Your task is to repeat exactly the lines below between the line holding "L2: 1.5mH (DGND, N006) -> 22mH (DGND, N006)" and the line holding "R17: 22 (N015, N027) -> 22 (IC1/TRIG, N027)", inclusive, and only those.

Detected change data

━━━━━━━━━━━━━━━━

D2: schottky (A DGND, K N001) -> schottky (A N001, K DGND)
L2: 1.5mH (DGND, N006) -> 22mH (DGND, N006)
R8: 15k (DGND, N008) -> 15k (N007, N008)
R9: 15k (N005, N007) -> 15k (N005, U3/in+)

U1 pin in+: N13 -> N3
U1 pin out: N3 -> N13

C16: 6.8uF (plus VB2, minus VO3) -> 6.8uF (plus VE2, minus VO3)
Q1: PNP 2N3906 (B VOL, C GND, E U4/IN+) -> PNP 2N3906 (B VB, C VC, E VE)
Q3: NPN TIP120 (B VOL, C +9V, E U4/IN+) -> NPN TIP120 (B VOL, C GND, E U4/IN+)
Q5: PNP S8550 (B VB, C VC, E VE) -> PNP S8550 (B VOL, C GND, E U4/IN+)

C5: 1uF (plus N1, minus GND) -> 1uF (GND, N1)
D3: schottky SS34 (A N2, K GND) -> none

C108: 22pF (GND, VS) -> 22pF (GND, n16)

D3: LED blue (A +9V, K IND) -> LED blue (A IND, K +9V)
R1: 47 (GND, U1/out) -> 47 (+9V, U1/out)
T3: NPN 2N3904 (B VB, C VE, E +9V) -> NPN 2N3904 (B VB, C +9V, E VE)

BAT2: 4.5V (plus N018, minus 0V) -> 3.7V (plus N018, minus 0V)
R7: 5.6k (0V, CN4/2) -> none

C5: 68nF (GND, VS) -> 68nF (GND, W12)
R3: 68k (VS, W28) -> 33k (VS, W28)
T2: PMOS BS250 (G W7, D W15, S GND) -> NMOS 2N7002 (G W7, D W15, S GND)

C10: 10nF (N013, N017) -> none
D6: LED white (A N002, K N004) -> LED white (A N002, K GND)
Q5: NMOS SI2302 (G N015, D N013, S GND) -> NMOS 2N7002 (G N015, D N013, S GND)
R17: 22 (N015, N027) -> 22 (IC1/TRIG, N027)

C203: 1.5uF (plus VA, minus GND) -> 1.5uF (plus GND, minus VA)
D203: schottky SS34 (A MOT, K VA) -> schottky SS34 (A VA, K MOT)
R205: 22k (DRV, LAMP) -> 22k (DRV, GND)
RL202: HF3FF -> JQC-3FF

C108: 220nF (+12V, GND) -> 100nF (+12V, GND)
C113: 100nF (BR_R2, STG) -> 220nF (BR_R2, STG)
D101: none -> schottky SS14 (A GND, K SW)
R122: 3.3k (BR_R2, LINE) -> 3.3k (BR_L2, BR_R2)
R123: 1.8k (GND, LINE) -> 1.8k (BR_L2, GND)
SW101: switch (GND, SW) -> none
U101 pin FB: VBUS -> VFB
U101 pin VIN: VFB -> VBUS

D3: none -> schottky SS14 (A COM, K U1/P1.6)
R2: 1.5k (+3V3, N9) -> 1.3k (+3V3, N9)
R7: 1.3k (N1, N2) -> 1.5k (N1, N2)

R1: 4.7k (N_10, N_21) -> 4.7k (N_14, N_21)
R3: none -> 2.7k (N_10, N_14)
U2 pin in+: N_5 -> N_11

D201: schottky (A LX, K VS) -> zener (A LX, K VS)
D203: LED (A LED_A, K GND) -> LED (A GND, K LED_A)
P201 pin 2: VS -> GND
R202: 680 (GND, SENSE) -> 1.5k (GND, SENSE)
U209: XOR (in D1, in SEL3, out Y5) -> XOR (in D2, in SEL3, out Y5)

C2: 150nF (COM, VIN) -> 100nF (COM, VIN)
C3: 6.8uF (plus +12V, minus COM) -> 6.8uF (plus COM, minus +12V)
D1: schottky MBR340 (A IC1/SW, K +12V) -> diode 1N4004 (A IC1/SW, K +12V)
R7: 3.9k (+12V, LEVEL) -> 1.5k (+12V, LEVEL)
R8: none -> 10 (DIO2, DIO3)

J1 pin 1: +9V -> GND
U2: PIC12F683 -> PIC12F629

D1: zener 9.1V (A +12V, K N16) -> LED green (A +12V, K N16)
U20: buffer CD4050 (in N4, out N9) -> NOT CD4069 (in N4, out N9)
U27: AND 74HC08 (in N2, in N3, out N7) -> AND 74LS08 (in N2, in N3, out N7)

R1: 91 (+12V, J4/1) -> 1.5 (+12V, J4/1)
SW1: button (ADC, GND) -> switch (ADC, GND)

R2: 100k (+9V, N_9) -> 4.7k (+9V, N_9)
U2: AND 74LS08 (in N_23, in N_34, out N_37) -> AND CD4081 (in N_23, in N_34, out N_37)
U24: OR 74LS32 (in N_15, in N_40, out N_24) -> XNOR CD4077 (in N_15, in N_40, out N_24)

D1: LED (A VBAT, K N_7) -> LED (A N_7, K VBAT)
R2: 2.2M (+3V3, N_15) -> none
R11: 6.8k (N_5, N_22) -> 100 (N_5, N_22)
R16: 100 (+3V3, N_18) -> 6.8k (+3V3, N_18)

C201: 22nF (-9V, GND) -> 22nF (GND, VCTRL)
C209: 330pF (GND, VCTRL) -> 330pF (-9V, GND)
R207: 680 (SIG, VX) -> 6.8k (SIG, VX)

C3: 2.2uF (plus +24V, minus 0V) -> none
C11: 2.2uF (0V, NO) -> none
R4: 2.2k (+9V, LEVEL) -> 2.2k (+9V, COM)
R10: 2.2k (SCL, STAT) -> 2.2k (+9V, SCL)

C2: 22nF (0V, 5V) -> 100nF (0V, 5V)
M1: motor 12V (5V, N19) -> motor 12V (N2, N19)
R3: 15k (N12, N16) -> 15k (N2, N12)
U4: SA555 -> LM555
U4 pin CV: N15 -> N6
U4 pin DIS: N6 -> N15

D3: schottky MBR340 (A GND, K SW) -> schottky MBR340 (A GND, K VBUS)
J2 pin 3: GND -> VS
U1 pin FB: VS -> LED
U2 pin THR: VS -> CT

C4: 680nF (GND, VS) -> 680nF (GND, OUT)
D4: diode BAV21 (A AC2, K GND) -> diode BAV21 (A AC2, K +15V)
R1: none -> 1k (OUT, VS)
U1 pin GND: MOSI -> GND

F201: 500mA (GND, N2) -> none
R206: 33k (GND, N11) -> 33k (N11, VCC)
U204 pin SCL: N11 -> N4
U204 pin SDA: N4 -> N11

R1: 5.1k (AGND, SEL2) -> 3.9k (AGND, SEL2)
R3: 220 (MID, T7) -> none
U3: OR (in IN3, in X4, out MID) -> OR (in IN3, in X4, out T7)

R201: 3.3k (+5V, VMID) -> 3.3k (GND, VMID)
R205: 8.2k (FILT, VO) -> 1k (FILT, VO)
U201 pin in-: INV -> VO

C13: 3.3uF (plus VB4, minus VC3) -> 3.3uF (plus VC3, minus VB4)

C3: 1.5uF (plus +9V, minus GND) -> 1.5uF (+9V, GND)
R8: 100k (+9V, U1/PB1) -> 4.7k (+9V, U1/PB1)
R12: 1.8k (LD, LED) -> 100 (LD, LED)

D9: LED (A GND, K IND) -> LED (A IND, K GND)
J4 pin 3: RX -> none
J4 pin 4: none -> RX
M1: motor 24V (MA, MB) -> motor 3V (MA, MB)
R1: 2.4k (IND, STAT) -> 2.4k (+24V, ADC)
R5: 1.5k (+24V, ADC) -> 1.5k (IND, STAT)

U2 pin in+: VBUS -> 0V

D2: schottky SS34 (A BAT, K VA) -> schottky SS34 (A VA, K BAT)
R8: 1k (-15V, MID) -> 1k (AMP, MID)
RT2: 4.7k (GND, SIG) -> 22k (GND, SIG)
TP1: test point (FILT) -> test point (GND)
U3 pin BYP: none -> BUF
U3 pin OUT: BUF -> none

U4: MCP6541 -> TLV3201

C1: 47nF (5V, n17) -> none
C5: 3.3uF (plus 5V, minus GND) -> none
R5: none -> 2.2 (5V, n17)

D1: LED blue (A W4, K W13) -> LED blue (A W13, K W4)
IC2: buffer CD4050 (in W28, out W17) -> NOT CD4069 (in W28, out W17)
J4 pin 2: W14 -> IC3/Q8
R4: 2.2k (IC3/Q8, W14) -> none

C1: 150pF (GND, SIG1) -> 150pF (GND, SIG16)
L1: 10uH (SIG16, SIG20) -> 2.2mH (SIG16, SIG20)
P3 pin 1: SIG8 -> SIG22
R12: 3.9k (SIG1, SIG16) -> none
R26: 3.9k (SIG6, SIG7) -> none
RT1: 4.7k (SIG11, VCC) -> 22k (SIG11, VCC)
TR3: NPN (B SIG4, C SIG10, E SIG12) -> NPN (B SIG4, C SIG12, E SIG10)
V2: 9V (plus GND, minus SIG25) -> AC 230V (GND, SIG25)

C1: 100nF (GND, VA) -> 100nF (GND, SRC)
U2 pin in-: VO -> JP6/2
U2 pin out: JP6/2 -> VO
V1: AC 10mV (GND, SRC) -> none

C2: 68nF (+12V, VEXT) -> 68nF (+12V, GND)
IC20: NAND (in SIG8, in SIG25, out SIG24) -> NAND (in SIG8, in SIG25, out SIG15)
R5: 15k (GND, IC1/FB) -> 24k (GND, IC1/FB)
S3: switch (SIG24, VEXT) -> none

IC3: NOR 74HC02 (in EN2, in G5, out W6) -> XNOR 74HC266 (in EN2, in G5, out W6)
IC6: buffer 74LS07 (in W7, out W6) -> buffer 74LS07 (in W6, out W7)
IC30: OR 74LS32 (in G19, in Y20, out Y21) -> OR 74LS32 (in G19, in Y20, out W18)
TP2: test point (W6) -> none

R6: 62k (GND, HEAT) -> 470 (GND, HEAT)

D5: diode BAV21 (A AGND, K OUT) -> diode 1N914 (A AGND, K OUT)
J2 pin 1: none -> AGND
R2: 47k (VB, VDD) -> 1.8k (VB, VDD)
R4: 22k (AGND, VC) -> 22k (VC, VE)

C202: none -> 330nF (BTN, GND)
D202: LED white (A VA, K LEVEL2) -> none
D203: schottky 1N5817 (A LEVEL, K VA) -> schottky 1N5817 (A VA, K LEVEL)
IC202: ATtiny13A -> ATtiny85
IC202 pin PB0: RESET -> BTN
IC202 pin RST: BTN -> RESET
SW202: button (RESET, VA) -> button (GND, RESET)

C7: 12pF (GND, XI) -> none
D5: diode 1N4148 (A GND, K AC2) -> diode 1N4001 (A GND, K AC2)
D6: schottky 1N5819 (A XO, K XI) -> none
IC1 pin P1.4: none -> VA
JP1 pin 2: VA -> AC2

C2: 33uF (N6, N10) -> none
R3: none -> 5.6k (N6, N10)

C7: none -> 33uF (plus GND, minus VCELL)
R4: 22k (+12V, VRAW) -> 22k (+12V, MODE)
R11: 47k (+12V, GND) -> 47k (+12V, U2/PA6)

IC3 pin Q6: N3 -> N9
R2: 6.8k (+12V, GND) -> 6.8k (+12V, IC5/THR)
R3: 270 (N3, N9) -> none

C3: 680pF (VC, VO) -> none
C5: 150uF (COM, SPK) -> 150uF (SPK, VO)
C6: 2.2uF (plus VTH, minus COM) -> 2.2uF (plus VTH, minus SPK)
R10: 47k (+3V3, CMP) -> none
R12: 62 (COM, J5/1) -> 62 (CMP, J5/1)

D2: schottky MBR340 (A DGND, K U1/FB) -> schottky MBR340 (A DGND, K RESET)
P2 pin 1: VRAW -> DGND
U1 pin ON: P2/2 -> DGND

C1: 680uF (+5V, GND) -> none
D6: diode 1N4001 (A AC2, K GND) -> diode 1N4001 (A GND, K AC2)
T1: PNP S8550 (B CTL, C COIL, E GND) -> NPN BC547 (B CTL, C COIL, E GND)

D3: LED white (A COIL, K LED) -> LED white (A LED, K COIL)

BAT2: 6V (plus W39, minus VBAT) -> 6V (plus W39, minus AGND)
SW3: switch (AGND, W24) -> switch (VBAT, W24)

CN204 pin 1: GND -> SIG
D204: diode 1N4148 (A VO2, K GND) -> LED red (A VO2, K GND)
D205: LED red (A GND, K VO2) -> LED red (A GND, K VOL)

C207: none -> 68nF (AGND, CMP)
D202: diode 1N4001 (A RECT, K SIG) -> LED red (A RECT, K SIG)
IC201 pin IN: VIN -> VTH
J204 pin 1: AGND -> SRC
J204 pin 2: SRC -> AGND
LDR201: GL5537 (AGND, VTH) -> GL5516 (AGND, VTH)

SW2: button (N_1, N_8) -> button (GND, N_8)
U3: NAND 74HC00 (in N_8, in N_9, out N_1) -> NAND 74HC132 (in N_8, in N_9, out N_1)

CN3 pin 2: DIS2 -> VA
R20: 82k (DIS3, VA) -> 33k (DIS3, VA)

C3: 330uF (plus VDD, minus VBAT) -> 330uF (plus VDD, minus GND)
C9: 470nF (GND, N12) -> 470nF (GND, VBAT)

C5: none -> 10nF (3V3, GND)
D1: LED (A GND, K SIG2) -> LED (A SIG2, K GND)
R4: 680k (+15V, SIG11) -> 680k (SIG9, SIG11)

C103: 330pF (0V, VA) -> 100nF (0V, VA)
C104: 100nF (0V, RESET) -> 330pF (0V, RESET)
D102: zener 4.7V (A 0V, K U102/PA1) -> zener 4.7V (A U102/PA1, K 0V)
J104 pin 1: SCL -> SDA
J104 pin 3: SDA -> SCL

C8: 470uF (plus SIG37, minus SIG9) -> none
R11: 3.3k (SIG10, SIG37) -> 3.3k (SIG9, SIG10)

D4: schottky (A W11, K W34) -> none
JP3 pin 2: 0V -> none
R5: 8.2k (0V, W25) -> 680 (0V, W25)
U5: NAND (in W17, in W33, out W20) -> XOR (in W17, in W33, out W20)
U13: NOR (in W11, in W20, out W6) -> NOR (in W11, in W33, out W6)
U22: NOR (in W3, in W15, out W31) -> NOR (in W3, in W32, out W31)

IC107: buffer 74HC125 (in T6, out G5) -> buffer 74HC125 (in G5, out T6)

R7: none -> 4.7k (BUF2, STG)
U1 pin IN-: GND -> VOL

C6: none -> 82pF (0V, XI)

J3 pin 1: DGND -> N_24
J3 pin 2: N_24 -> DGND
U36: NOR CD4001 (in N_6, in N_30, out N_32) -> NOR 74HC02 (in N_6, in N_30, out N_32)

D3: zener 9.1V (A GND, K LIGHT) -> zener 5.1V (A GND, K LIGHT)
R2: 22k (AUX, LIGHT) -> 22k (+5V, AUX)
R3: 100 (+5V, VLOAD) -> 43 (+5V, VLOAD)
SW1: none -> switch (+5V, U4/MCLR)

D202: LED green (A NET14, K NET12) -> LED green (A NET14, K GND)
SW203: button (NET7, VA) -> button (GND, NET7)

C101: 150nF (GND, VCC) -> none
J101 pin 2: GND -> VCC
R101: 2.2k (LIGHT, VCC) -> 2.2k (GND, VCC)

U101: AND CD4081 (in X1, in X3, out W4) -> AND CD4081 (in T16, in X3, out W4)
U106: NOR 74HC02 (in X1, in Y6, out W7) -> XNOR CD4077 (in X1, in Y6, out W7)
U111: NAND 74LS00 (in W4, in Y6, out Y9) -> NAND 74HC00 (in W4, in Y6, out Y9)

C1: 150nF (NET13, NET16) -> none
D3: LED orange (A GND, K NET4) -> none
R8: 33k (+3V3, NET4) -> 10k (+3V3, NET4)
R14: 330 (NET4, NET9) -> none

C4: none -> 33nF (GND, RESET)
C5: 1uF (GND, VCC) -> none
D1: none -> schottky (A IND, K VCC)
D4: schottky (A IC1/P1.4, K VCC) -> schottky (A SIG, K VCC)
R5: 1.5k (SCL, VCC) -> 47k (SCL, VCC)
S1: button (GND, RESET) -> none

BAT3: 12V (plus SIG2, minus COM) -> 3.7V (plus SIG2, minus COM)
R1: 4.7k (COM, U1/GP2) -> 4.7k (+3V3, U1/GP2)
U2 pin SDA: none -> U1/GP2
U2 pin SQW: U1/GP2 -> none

━━━━━━━━━━━━━━━━

WORKED SOLUTION:
L2: 1.5mH (DGND, N006) -> 22mH (DGND, N006)
R8: 15k (DGND, N008) -> 15k (N007, N008)
R9: 15k (N005, N007) -> 15k (N005, U3/in+)

U1 pin in+: N13 -> N3
U1 pin out: N3 -> N13

C16: 6.8uF (plus VB2, minus VO3) -> 6.8uF (plus VE2, minus VO3)
Q1: PNP 2N3906 (B VOL, C GND, E U4/IN+) -> PNP 2N3906 (B VB, C VC, E VE)
Q3: NPN TIP120 (B VOL, C +9V, E U4/IN+) -> NPN TIP120 (B VOL, C GND, E U4/IN+)
Q5: PNP S8550 (B VB, C VC, E VE) -> PNP S8550 (B VOL, C GND, E U4/IN+)

C5: 1uF (plus N1, minus GND) -> 1uF (GND, N1)
D3: schottky SS34 (A N2, K GND) -> none

C108: 22pF (GND, VS) -> 22pF (GND, n16)

D3: LED blue (A +9V, K IND) -> LED blue (A IND, K +9V)
R1: 47 (GND, U1/out) -> 47 (+9V, U1/out)
T3: NPN 2N3904 (B VB, C VE, E +9V) -> NPN 2N3904 (B VB, C +9V, E VE)

BAT2: 4.5V (plus N018, minus 0V) -> 3.7V (plus N018, minus 0V)
R7: 5.6k (0V, CN4/2) -> none

C5: 68nF (GND, VS) -> 68nF (GND, W12)
R3: 68k (VS, W28) -> 33k (VS, W28)
T2: PMOS BS250 (G W7, D W15, S GND) -> NMOS 2N7002 (G W7, D W15, S GND)

C10: 10nF (N013, N017) -> none
D6: LED white (A N002, K N004) -> LED white (A N002, K GND)
Q5: NMOS SI2302 (G N015, D N013, S GND) -> NMOS 2N7002 (G N015, D N013, S GND)
R17: 22 (N015, N027) -> 22 (IC1/TRIG, N027)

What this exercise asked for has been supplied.